Entries supplied:
-- Opening Marker --

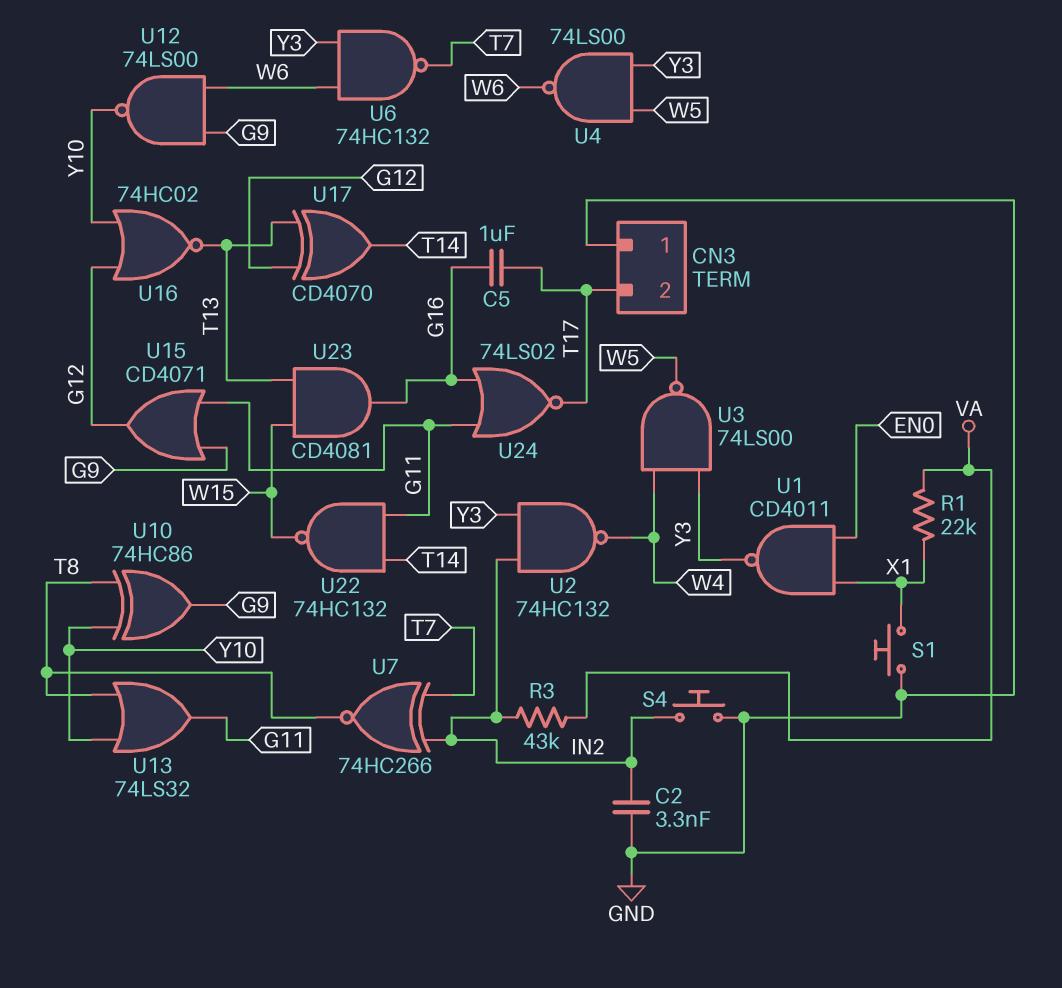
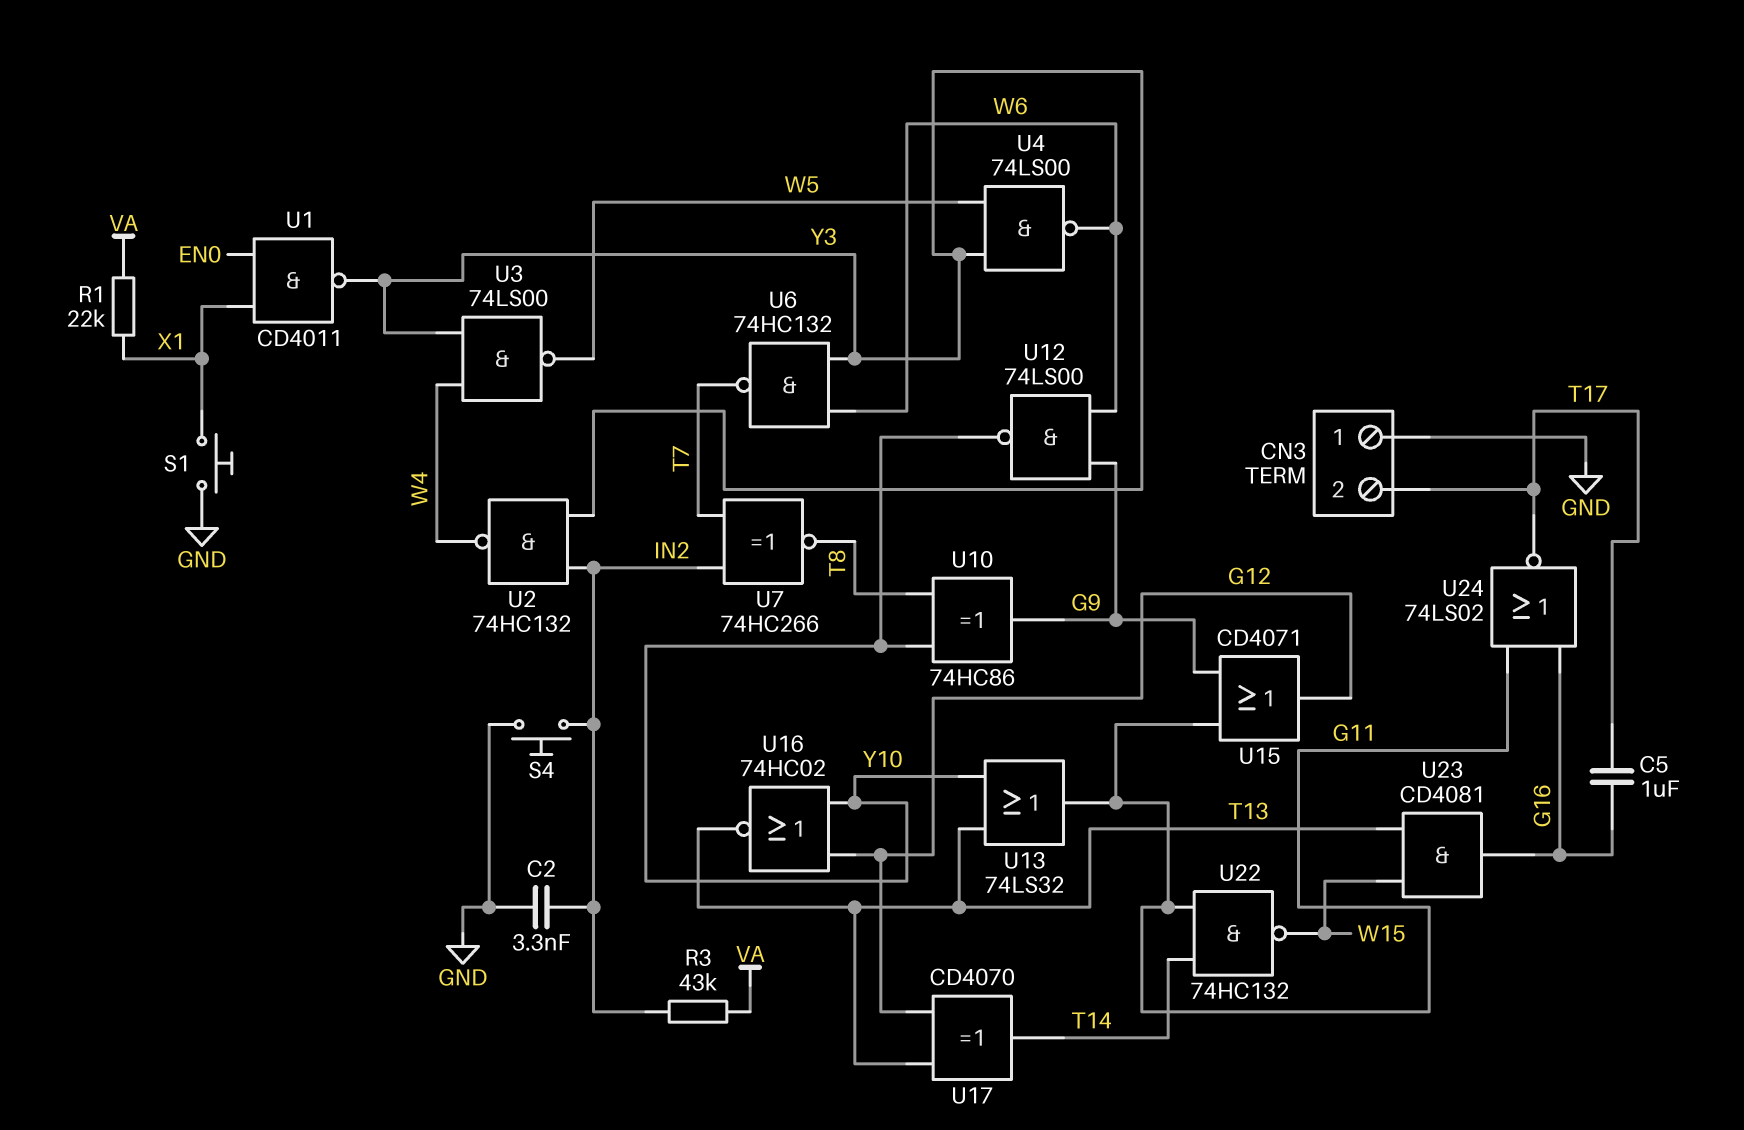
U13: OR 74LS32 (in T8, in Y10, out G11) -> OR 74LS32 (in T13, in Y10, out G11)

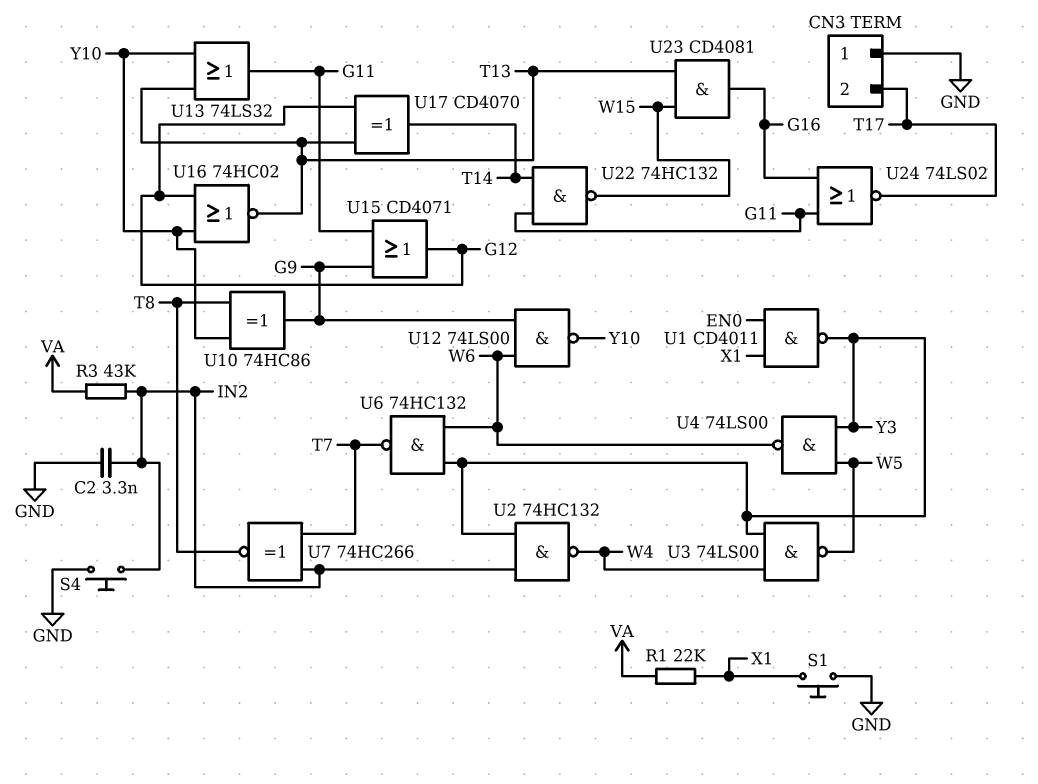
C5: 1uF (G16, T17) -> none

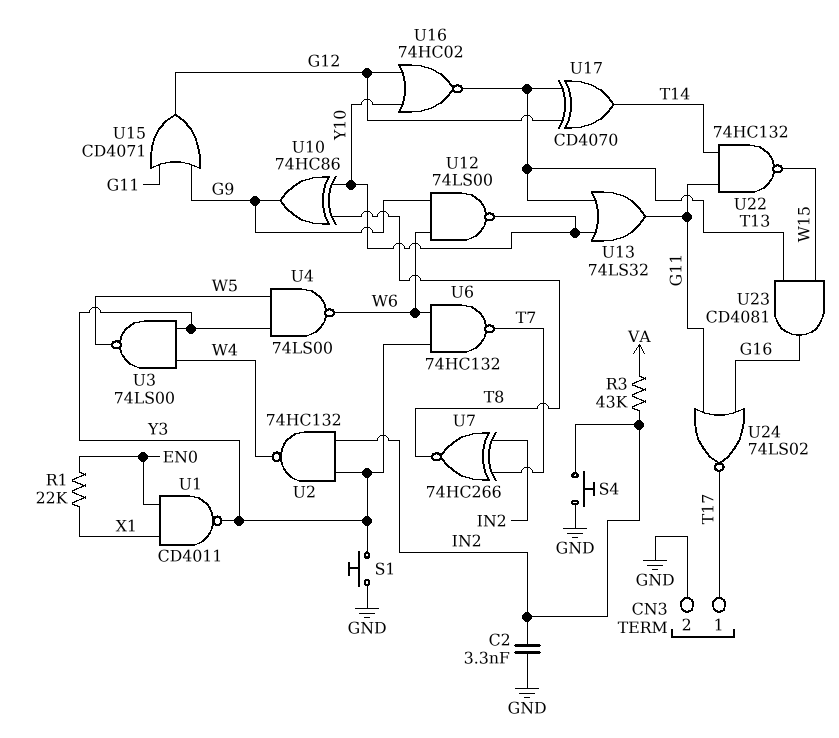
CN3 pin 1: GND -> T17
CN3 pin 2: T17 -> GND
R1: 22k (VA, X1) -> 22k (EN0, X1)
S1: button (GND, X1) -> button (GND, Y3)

-- Closing Marker --

Your objective: The records above should be returned exactly, with only their pictures held back.

Expected answer:
U13: OR 74LS32 (in T8, in Y10, out G11) -> OR 74LS32 (in T13, in Y10, out G11)

C5: 1uF (G16, T17) -> none

CN3 pin 1: GND -> T17
CN3 pin 2: T17 -> GND
R1: 22k (VA, X1) -> 22k (EN0, X1)
S1: button (GND, X1) -> button (GND, Y3)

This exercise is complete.